■ Task item:
Your answer should be the lines below from the one holding "IC5: NOT CD4069 (in RAMP, out OSC) -> none" through the one holding "TP1: test point (CN1/1) -> none", copied exactly and with nothing else.

■ Information provided:
● ● ● ● ●

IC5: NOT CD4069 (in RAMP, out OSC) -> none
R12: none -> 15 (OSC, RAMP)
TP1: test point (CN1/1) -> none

● ● ● ● ●

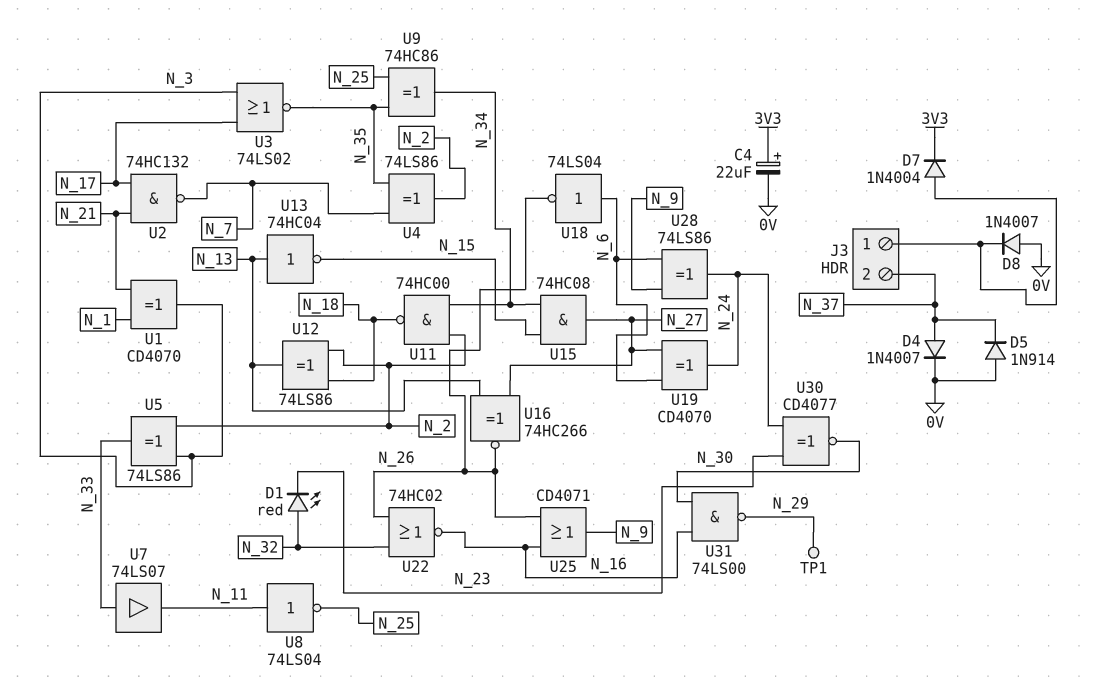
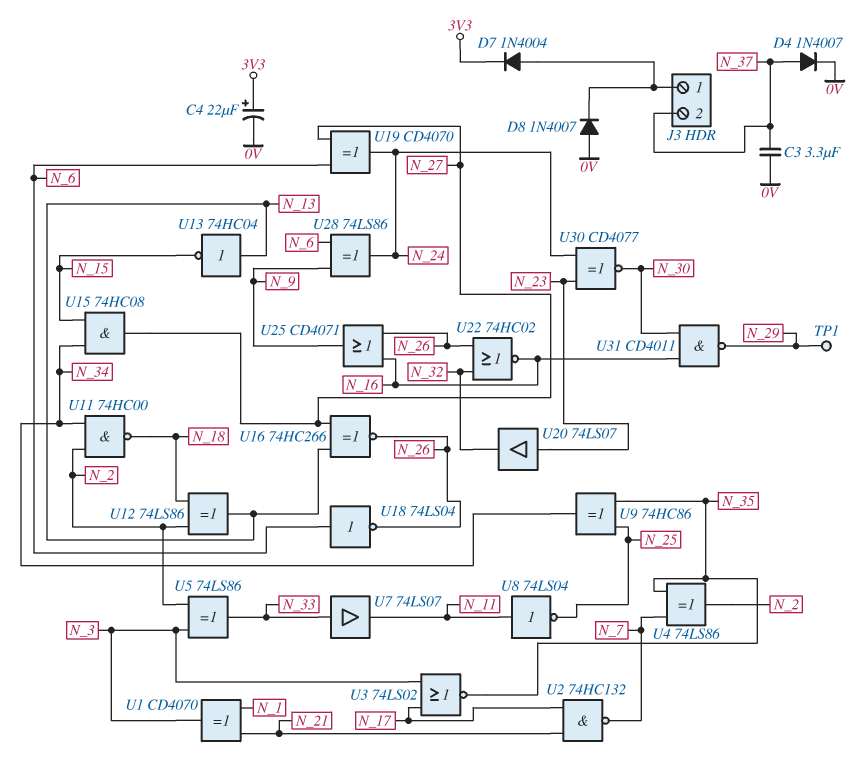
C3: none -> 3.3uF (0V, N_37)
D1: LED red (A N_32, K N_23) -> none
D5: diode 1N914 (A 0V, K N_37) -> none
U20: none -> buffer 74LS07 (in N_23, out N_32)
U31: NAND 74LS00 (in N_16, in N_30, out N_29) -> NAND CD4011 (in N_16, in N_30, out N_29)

● ● ● ● ●

■ Task solution:
IC5: NOT CD4069 (in RAMP, out OSC) -> none
R12: none -> 15 (OSC, RAMP)
TP1: test point (CN1/1) -> none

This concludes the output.